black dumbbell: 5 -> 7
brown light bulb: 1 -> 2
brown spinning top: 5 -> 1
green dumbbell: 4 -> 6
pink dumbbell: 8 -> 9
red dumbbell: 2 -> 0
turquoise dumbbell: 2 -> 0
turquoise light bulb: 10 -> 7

--

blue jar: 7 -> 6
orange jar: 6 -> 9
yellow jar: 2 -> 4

# [YOUR OBJECTIVE]
Beginning with the line holding "brown light bulb: 1 -> 2" and ending with the line holding "turquoise light bulb: 10 -> 7", write out the stretch of material above exactly; add no further lines.

# [WRITTEN SOLUTION]
brown light bulb: 1 -> 2
brown spinning top: 5 -> 1
green dumbbell: 4 -> 6
pink dumbbell: 8 -> 9
red dumbbell: 2 -> 0
turquoise dumbbell: 2 -> 0
turquoise light bulb: 10 -> 7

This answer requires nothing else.